*** Material for this task ***

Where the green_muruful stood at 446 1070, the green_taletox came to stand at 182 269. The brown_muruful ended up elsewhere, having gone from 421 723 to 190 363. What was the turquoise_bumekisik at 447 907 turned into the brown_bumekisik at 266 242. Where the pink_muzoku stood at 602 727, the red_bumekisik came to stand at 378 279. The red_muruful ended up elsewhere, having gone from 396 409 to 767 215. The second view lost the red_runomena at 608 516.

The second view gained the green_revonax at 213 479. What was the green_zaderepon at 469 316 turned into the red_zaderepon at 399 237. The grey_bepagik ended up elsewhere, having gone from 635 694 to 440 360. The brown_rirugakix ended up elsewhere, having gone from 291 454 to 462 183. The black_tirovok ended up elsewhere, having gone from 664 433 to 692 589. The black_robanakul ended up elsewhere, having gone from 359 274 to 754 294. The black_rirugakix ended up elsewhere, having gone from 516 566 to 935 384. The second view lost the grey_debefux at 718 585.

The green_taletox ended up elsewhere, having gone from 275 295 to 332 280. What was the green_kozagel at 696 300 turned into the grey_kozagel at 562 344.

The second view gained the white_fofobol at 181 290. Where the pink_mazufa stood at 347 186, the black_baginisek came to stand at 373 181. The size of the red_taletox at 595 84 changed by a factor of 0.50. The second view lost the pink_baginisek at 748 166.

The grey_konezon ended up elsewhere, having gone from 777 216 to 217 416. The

*** End of Material for this task ***

_Task to carry out_
Retyping every line above exactly is all that is needed.

_Finished task_
Where the green_muruful stood at 446 1070, the green_taletox came to stand at 182 269. The brown_muruful ended up elsewhere, having gone from 421 723 to 190 363. What was the turquoise_bumekisik at 447 907 turned into the brown_bumekisik at 266 242. Where the pink_muzoku stood at 602 727, the red_bumekisik came to stand at 378 279. The red_muruful ended up elsewhere, having gone from 396 409 to 767 215. The second view lost the red_runomena at 608 516.

The second view gained the green_revonax at 213 479. What was the green_zaderepon at 469 316 turned into the red_zaderepon at 399 237. The grey_bepagik ended up elsewhere, having gone from 635 694 to 440 360. The brown_rirugakix ended up elsewhere, having gone from 291 454 to 462 183. The black_tirovok ended up elsewhere, having gone from 664 433 to 692 589. The black_robanakul ended up elsewhere, having gone from 359 274 to 754 294. The black_rirugakix ended up elsewhere, having gone from 516 566 to 935 384. The second view lost the grey_debefux at 718 585.

The green_taletox ended up elsewhere, having gone from 275 295 to 332 280. What was the green_kozagel at 696 300 turned into the grey_kozagel at 562 344.

The second view gained the white_fofobol at 181 290. Where the pink_mazufa stood at 347 186, the black_baginisek came to stand at 373 181. The size of the red_taletox at 595 84 changed by a factor of 0.50. The second view lost the pink_baginisek at 748 166.

The grey_konezon ended up elsewhere, having gone from 777 216 to 217 416. The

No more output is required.